(Given task):
List every line of the entries below that contains the string "farther", matching case exactly.
* * * * *
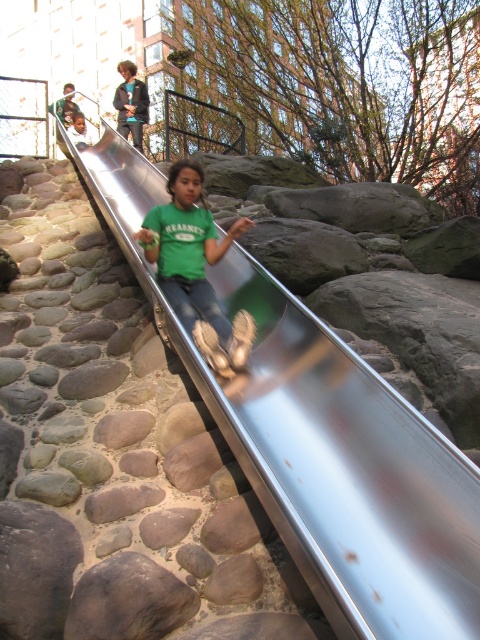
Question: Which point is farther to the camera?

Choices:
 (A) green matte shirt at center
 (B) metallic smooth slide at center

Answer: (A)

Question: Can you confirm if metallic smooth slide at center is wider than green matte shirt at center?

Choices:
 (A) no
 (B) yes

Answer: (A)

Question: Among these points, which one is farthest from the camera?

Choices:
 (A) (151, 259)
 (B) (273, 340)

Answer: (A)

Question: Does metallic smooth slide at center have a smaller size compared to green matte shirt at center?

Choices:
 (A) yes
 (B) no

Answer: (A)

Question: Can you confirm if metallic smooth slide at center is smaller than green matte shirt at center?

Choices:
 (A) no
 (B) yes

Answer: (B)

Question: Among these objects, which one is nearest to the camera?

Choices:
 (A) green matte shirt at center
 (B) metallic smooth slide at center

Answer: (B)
* * * * *
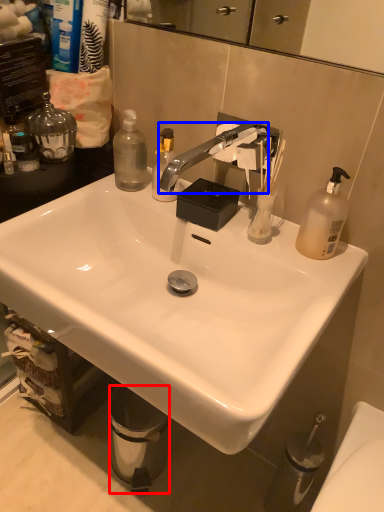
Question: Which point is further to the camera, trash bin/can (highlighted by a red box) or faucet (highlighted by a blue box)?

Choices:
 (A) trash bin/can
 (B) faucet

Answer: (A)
* * * * *
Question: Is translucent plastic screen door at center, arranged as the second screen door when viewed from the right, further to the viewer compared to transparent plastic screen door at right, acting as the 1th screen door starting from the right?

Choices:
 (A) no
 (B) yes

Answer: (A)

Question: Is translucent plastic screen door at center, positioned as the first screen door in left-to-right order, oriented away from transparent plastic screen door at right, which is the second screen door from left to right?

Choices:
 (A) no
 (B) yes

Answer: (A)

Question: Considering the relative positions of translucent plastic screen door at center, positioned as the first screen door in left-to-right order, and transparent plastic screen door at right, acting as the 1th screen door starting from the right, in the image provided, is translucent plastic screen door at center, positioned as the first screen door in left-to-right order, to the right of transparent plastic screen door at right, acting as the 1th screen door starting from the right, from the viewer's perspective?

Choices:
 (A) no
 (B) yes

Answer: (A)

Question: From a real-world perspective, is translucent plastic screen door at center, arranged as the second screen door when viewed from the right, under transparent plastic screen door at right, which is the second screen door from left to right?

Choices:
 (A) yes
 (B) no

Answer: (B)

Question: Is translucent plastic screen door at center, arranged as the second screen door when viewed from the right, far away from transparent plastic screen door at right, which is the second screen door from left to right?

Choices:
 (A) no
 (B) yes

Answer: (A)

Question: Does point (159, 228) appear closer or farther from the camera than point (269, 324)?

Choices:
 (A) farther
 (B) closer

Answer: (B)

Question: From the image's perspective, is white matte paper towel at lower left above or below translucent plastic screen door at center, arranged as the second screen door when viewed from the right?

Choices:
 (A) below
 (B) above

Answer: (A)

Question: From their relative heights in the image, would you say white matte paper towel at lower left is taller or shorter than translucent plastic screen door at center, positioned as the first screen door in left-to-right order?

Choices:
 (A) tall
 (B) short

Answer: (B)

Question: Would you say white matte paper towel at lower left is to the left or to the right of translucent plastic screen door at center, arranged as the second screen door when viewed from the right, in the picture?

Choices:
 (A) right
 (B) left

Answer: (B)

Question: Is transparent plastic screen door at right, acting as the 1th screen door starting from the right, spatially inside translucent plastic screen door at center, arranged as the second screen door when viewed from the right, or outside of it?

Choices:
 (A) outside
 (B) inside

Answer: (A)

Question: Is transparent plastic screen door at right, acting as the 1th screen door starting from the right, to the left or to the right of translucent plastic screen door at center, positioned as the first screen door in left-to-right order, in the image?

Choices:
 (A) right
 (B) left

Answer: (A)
* * * * *
(Output for this task):
Question: Which point is farther to the camera?
Question: Does point (159, 228) appear closer or farther from the camera than point (269, 324)?
 (A) farther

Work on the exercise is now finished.